About this exercise - Down to the last line below, repeat the entries word for word and drop the pictures.

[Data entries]
· · · · · · ·

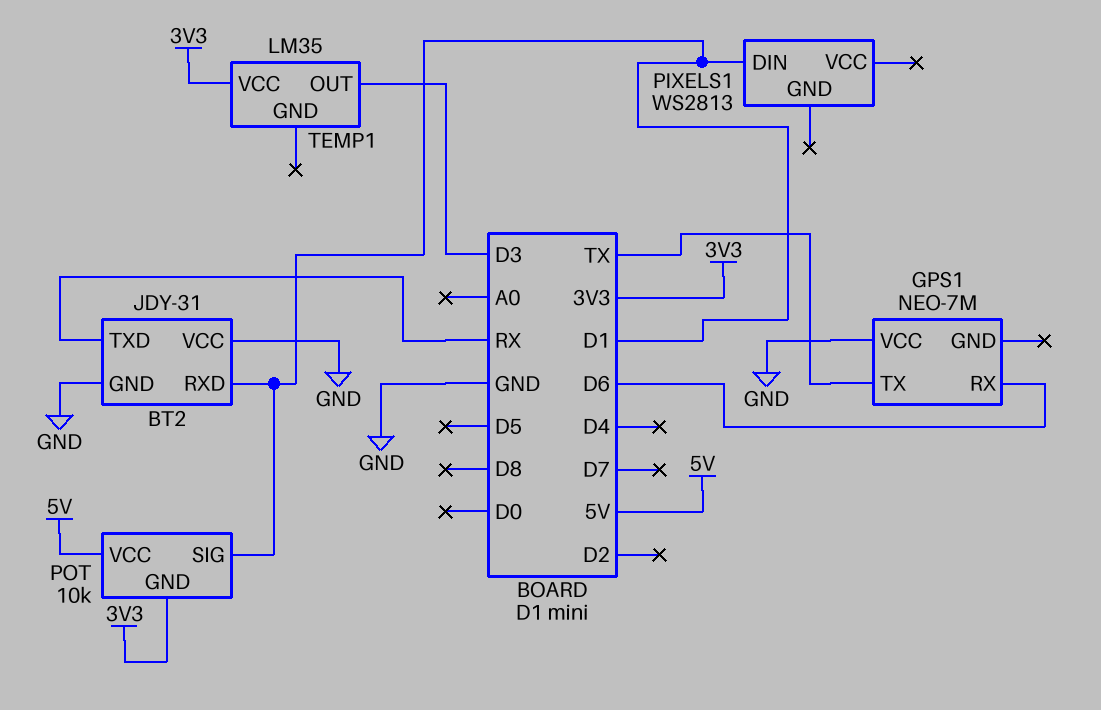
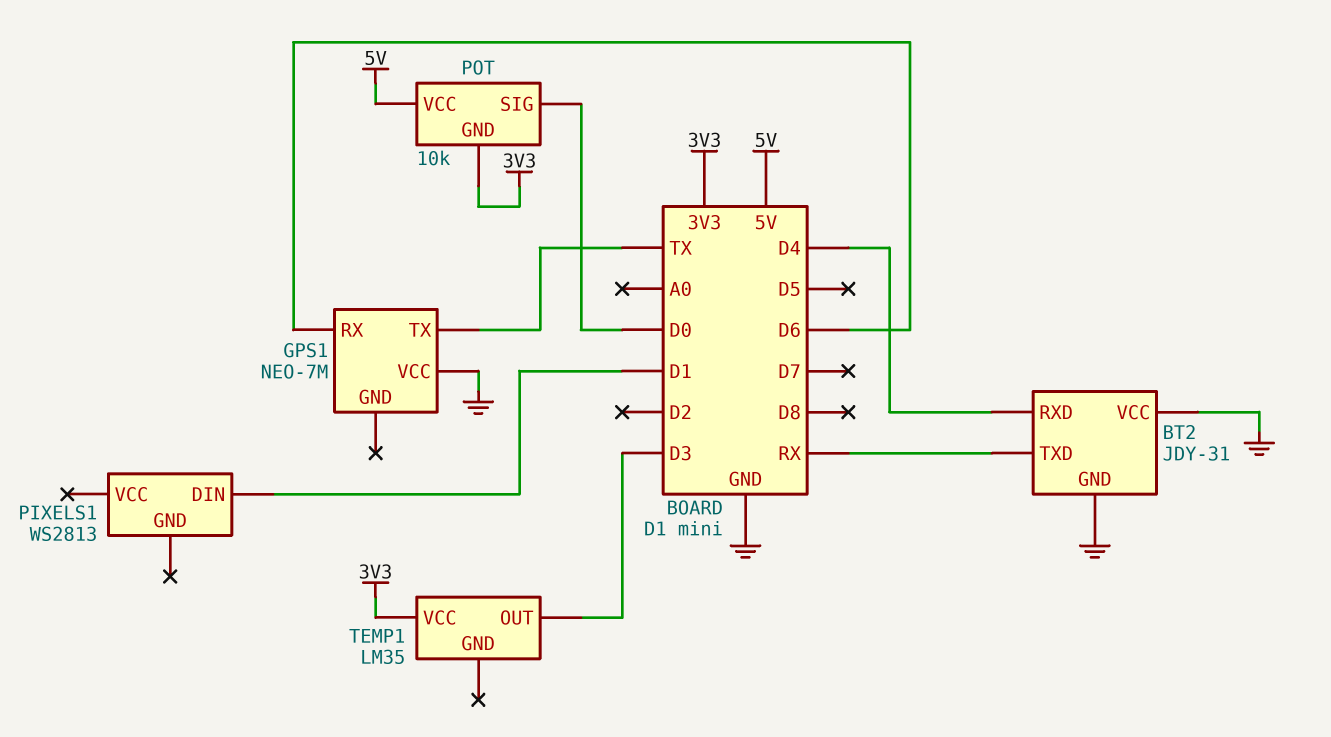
BT2 pin RXD: D1 -> D4
POT pin SIG: D1 -> D0

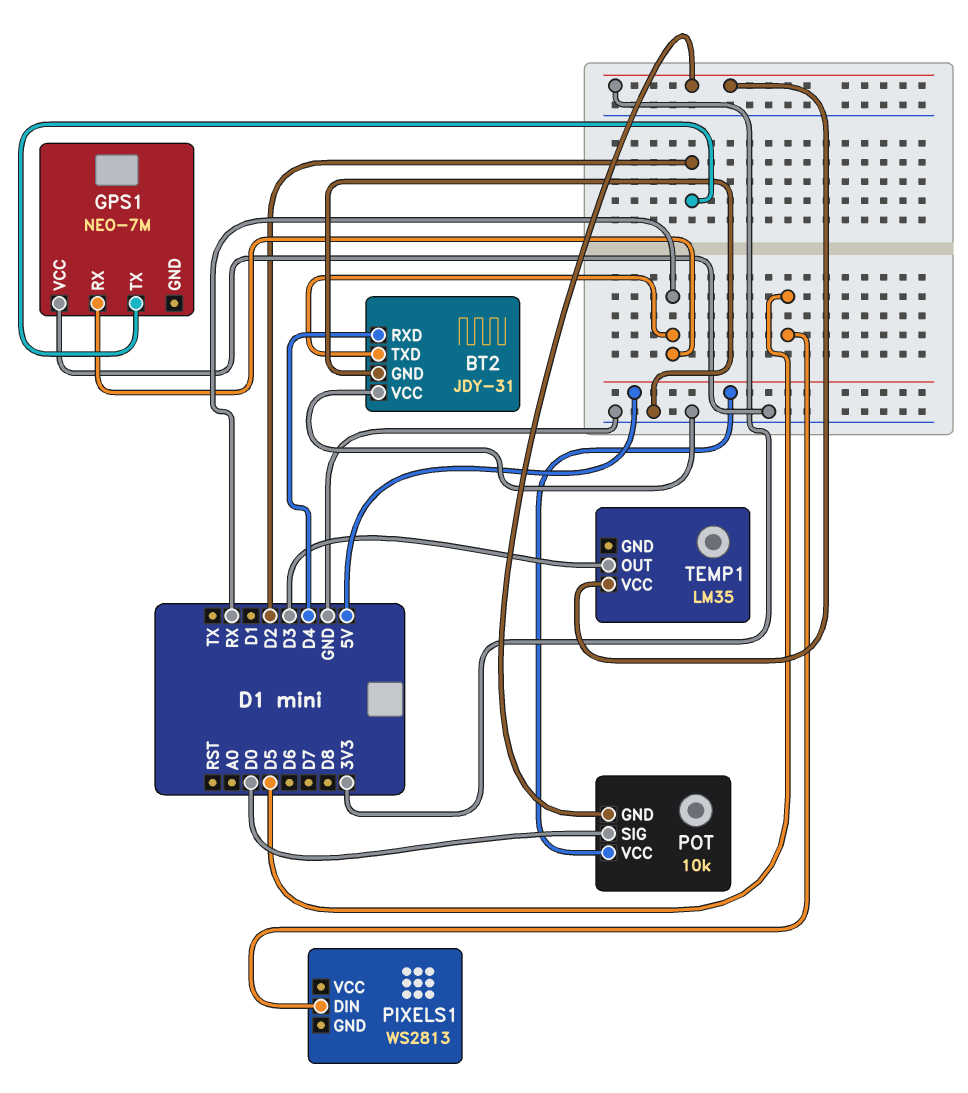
GPS1 pin RX: D6 -> RX
GPS1 pin TX: TX -> D2
PIXELS1 pin DIN: D1 -> D5

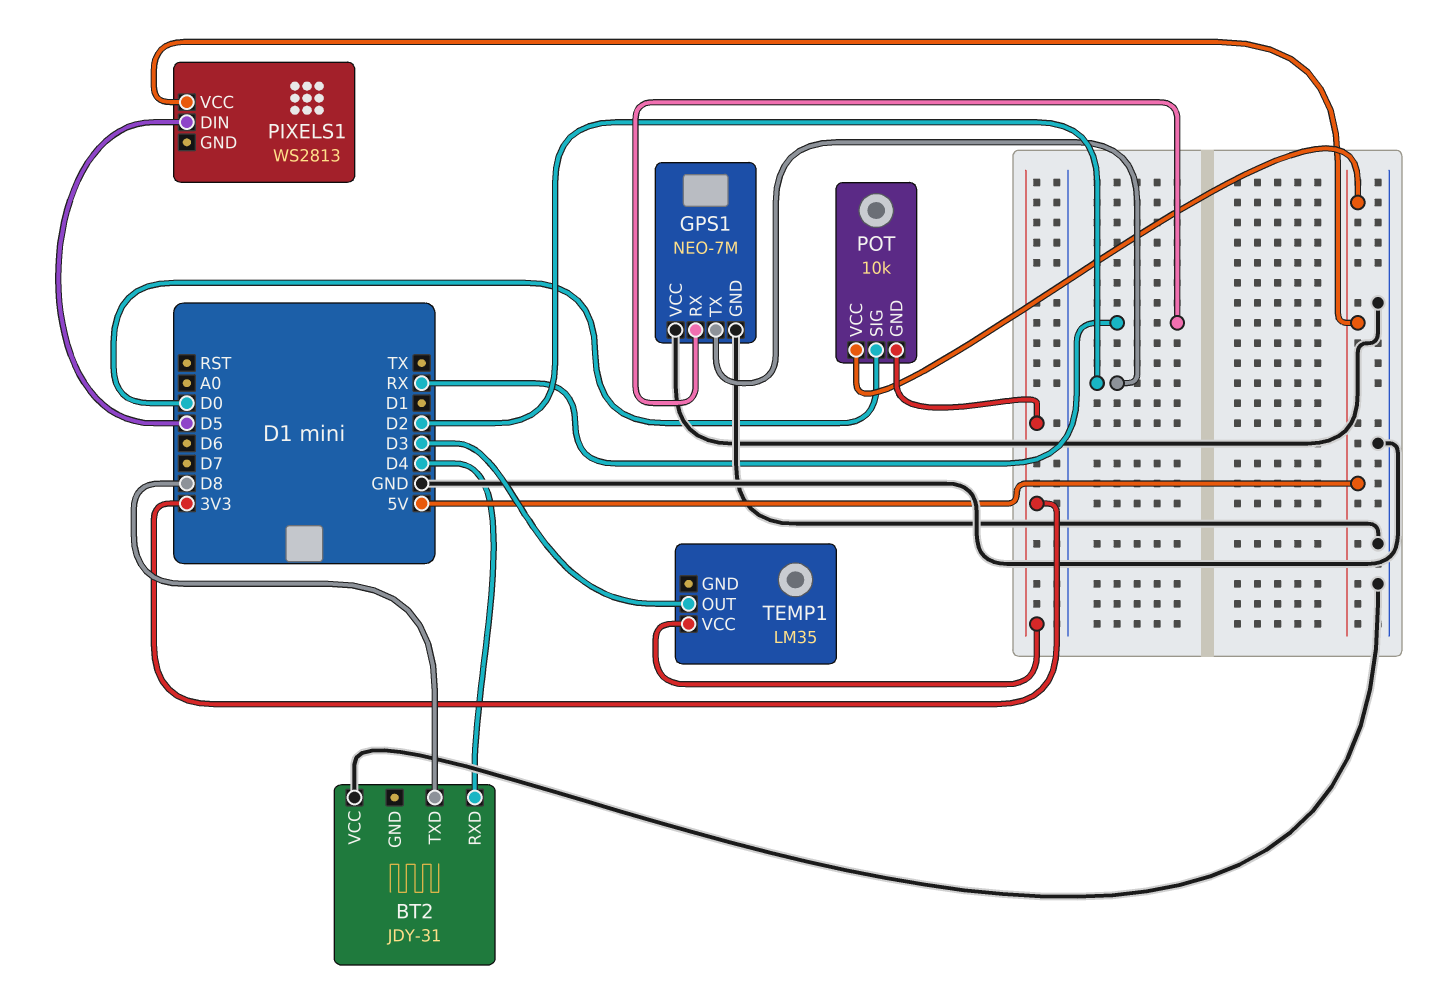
BT2 pin GND: GND -> none
BT2 pin TXD: RX -> D8
GPS1 pin GND: none -> GND
PIXELS1 pin VCC: none -> 5V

· · · · · · ·

Finished exercise -
BT2 pin RXD: D1 -> D4
POT pin SIG: D1 -> D0

GPS1 pin RX: D6 -> RX
GPS1 pin TX: TX -> D2
PIXELS1 pin DIN: D1 -> D5

BT2 pin GND: GND -> none
BT2 pin TXD: RX -> D8
GPS1 pin GND: none -> GND
PIXELS1 pin VCC: none -> 5V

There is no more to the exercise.